# Task to carry out
Print the whole listing again, exactly as it stands.

# Task data
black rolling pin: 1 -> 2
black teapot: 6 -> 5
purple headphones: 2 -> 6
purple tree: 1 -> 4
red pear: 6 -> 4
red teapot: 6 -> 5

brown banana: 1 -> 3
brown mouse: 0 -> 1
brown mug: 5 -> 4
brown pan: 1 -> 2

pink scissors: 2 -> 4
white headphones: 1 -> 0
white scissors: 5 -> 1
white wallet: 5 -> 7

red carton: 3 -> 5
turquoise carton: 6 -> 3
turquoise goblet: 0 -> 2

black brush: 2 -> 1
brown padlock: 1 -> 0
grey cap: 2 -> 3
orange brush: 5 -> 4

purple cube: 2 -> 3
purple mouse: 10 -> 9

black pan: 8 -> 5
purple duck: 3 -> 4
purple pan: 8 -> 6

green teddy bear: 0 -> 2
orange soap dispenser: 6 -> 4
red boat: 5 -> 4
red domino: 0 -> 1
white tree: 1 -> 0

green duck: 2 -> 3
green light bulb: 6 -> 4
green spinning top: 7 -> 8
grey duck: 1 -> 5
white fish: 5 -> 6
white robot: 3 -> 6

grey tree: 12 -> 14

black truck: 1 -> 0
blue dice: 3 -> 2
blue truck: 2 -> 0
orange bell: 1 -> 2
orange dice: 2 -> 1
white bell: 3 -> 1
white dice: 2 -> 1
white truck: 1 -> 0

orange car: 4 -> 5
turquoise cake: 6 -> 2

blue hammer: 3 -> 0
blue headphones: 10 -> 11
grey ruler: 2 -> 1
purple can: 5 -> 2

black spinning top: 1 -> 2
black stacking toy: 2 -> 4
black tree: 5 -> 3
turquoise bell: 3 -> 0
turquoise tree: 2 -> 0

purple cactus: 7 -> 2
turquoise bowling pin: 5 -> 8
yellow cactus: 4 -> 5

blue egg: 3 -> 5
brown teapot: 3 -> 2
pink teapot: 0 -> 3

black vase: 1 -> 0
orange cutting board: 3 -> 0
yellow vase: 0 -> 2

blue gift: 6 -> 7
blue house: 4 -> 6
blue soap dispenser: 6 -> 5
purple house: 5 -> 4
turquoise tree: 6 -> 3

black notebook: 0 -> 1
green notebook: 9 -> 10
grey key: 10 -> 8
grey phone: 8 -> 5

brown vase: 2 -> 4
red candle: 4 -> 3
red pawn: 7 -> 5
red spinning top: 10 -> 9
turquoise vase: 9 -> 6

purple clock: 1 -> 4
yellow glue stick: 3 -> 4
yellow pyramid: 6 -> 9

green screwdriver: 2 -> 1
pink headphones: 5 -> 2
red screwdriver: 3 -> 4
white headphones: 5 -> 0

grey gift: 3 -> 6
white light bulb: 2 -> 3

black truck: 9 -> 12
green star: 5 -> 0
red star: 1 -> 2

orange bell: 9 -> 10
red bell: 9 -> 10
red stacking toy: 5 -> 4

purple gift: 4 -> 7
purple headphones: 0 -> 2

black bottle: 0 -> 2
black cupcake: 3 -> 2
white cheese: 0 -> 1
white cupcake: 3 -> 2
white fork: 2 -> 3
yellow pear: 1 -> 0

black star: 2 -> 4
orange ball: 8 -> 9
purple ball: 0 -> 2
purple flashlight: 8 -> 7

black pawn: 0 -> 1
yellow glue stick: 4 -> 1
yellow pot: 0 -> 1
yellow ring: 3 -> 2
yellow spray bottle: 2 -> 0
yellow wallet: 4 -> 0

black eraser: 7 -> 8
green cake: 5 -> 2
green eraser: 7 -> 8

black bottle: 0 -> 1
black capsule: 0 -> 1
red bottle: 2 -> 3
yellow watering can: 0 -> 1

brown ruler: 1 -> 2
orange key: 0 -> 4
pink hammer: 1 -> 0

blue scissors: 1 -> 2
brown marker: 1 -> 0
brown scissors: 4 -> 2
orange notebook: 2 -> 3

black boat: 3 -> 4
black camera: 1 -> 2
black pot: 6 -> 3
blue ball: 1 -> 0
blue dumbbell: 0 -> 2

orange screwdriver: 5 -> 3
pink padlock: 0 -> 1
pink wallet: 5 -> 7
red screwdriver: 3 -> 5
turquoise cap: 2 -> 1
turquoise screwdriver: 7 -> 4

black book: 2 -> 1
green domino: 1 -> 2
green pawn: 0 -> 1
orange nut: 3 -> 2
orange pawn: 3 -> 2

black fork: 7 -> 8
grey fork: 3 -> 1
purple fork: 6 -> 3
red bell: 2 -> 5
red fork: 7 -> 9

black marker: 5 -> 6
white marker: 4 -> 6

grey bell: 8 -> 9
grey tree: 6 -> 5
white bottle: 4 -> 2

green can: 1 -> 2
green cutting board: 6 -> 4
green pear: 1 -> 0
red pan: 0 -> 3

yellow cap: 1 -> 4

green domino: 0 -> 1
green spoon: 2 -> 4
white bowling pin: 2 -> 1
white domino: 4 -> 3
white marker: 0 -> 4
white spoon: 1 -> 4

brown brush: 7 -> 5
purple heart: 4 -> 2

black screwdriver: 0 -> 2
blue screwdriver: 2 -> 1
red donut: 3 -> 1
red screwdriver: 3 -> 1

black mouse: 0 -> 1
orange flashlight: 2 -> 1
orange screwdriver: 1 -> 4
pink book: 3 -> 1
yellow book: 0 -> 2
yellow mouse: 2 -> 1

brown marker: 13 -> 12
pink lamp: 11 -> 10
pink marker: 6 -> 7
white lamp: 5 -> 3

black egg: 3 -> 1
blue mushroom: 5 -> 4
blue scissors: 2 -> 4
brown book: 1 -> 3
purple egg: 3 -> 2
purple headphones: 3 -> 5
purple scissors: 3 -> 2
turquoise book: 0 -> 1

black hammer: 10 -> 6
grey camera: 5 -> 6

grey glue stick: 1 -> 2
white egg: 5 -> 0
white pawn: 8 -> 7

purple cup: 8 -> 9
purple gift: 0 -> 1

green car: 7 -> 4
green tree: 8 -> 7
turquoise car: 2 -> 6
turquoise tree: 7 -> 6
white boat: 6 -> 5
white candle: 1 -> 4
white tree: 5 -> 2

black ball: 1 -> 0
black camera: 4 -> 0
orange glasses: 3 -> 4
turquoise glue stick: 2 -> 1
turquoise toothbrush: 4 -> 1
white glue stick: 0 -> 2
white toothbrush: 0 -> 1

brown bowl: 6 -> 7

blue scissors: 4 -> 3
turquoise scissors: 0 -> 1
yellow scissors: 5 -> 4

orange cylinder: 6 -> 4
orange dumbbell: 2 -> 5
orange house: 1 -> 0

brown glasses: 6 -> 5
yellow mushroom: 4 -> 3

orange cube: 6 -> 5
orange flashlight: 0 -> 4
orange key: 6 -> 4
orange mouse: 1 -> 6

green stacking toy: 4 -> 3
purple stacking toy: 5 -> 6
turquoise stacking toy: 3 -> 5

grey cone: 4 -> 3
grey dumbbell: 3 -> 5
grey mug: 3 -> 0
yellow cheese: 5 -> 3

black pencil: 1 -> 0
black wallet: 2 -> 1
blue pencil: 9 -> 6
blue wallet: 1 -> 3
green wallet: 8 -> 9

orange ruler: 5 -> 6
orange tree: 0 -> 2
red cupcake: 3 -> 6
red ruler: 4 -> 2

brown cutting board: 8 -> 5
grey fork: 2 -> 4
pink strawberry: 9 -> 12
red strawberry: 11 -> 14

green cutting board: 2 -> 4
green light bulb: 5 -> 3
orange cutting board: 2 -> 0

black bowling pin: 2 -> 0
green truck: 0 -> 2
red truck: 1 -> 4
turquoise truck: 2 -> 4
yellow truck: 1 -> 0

# Result
black rolling pin: 1 -> 2
black teapot: 6 -> 5
purple headphones: 2 -> 6
purple tree: 1 -> 4
red pear: 6 -> 4
red teapot: 6 -> 5

brown banana: 1 -> 3
brown mouse: 0 -> 1
brown mug: 5 -> 4
brown pan: 1 -> 2

pink scissors: 2 -> 4
white headphones: 1 -> 0
white scissors: 5 -> 1
white wallet: 5 -> 7

red carton: 3 -> 5
turquoise carton: 6 -> 3
turquoise goblet: 0 -> 2

black brush: 2 -> 1
brown padlock: 1 -> 0
grey cap: 2 -> 3
orange brush: 5 -> 4

purple cube: 2 -> 3
purple mouse: 10 -> 9

black pan: 8 -> 5
purple duck: 3 -> 4
purple pan: 8 -> 6

green teddy bear: 0 -> 2
orange soap dispenser: 6 -> 4
red boat: 5 -> 4
red domino: 0 -> 1
white tree: 1 -> 0

green duck: 2 -> 3
green light bulb: 6 -> 4
green spinning top: 7 -> 8
grey duck: 1 -> 5
white fish: 5 -> 6
white robot: 3 -> 6

grey tree: 12 -> 14

black truck: 1 -> 0
blue dice: 3 -> 2
blue truck: 2 -> 0
orange bell: 1 -> 2
orange dice: 2 -> 1
white bell: 3 -> 1
white dice: 2 -> 1
white truck: 1 -> 0

orange car: 4 -> 5
turquoise cake: 6 -> 2

blue hammer: 3 -> 0
blue headphones: 10 -> 11
grey ruler: 2 -> 1
purple can: 5 -> 2

black spinning top: 1 -> 2
black stacking toy: 2 -> 4
black tree: 5 -> 3
turquoise bell: 3 -> 0
turquoise tree: 2 -> 0

purple cactus: 7 -> 2
turquoise bowling pin: 5 -> 8
yellow cactus: 4 -> 5

blue egg: 3 -> 5
brown teapot: 3 -> 2
pink teapot: 0 -> 3

black vase: 1 -> 0
orange cutting board: 3 -> 0
yellow vase: 0 -> 2

blue gift: 6 -> 7
blue house: 4 -> 6
blue soap dispenser: 6 -> 5
purple house: 5 -> 4
turquoise tree: 6 -> 3

black notebook: 0 -> 1
green notebook: 9 -> 10
grey key: 10 -> 8
grey phone: 8 -> 5

brown vase: 2 -> 4
red candle: 4 -> 3
red pawn: 7 -> 5
red spinning top: 10 -> 9
turquoise vase: 9 -> 6

purple clock: 1 -> 4
yellow glue stick: 3 -> 4
yellow pyramid: 6 -> 9

green screwdriver: 2 -> 1
pink headphones: 5 -> 2
red screwdriver: 3 -> 4
white headphones: 5 -> 0

grey gift: 3 -> 6
white light bulb: 2 -> 3

black truck: 9 -> 12
green star: 5 -> 0
red star: 1 -> 2

orange bell: 9 -> 10
red bell: 9 -> 10
red stacking toy: 5 -> 4

purple gift: 4 -> 7
purple headphones: 0 -> 2

black bottle: 0 -> 2
black cupcake: 3 -> 2
white cheese: 0 -> 1
white cupcake: 3 -> 2
white fork: 2 -> 3
yellow pear: 1 -> 0

black star: 2 -> 4
orange ball: 8 -> 9
purple ball: 0 -> 2
purple flashlight: 8 -> 7

black pawn: 0 -> 1
yellow glue stick: 4 -> 1
yellow pot: 0 -> 1
yellow ring: 3 -> 2
yellow spray bottle: 2 -> 0
yellow wallet: 4 -> 0

black eraser: 7 -> 8
green cake: 5 -> 2
green eraser: 7 -> 8

black bottle: 0 -> 1
black capsule: 0 -> 1
red bottle: 2 -> 3
yellow watering can: 0 -> 1

brown ruler: 1 -> 2
orange key: 0 -> 4
pink hammer: 1 -> 0

blue scissors: 1 -> 2
brown marker: 1 -> 0
brown scissors: 4 -> 2
orange notebook: 2 -> 3

black boat: 3 -> 4
black camera: 1 -> 2
black pot: 6 -> 3
blue ball: 1 -> 0
blue dumbbell: 0 -> 2

orange screwdriver: 5 -> 3
pink padlock: 0 -> 1
pink wallet: 5 -> 7
red screwdriver: 3 -> 5
turquoise cap: 2 -> 1
turquoise screwdriver: 7 -> 4

black book: 2 -> 1
green domino: 1 -> 2
green pawn: 0 -> 1
orange nut: 3 -> 2
orange pawn: 3 -> 2

black fork: 7 -> 8
grey fork: 3 -> 1
purple fork: 6 -> 3
red bell: 2 -> 5
red fork: 7 -> 9

black marker: 5 -> 6
white marker: 4 -> 6

grey bell: 8 -> 9
grey tree: 6 -> 5
white bottle: 4 -> 2

green can: 1 -> 2
green cutting board: 6 -> 4
green pear: 1 -> 0
red pan: 0 -> 3

yellow cap: 1 -> 4

green domino: 0 -> 1
green spoon: 2 -> 4
white bowling pin: 2 -> 1
white domino: 4 -> 3
white marker: 0 -> 4
white spoon: 1 -> 4

brown brush: 7 -> 5
purple heart: 4 -> 2

black screwdriver: 0 -> 2
blue screwdriver: 2 -> 1
red donut: 3 -> 1
red screwdriver: 3 -> 1

black mouse: 0 -> 1
orange flashlight: 2 -> 1
orange screwdriver: 1 -> 4
pink book: 3 -> 1
yellow book: 0 -> 2
yellow mouse: 2 -> 1

brown marker: 13 -> 12
pink lamp: 11 -> 10
pink marker: 6 -> 7
white lamp: 5 -> 3

black egg: 3 -> 1
blue mushroom: 5 -> 4
blue scissors: 2 -> 4
brown book: 1 -> 3
purple egg: 3 -> 2
purple headphones: 3 -> 5
purple scissors: 3 -> 2
turquoise book: 0 -> 1

black hammer: 10 -> 6
grey camera: 5 -> 6

grey glue stick: 1 -> 2
white egg: 5 -> 0
white pawn: 8 -> 7

purple cup: 8 -> 9
purple gift: 0 -> 1

green car: 7 -> 4
green tree: 8 -> 7
turquoise car: 2 -> 6
turquoise tree: 7 -> 6
white boat: 6 -> 5
white candle: 1 -> 4
white tree: 5 -> 2

black ball: 1 -> 0
black camera: 4 -> 0
orange glasses: 3 -> 4
turquoise glue stick: 2 -> 1
turquoise toothbrush: 4 -> 1
white glue stick: 0 -> 2
white toothbrush: 0 -> 1

brown bowl: 6 -> 7

blue scissors: 4 -> 3
turquoise scissors: 0 -> 1
yellow scissors: 5 -> 4

orange cylinder: 6 -> 4
orange dumbbell: 2 -> 5
orange house: 1 -> 0

brown glasses: 6 -> 5
yellow mushroom: 4 -> 3

orange cube: 6 -> 5
orange flashlight: 0 -> 4
orange key: 6 -> 4
orange mouse: 1 -> 6

green stacking toy: 4 -> 3
purple stacking toy: 5 -> 6
turquoise stacking toy: 3 -> 5

grey cone: 4 -> 3
grey dumbbell: 3 -> 5
grey mug: 3 -> 0
yellow cheese: 5 -> 3

black pencil: 1 -> 0
black wallet: 2 -> 1
blue pencil: 9 -> 6
blue wallet: 1 -> 3
green wallet: 8 -> 9

orange ruler: 5 -> 6
orange tree: 0 -> 2
red cupcake: 3 -> 6
red ruler: 4 -> 2

brown cutting board: 8 -> 5
grey fork: 2 -> 4
pink strawberry: 9 -> 12
red strawberry: 11 -> 14

green cutting board: 2 -> 4
green light bulb: 5 -> 3
orange cutting board: 2 -> 0

black bowling pin: 2 -> 0
green truck: 0 -> 2
red truck: 1 -> 4
turquoise truck: 2 -> 4
yellow truck: 1 -> 0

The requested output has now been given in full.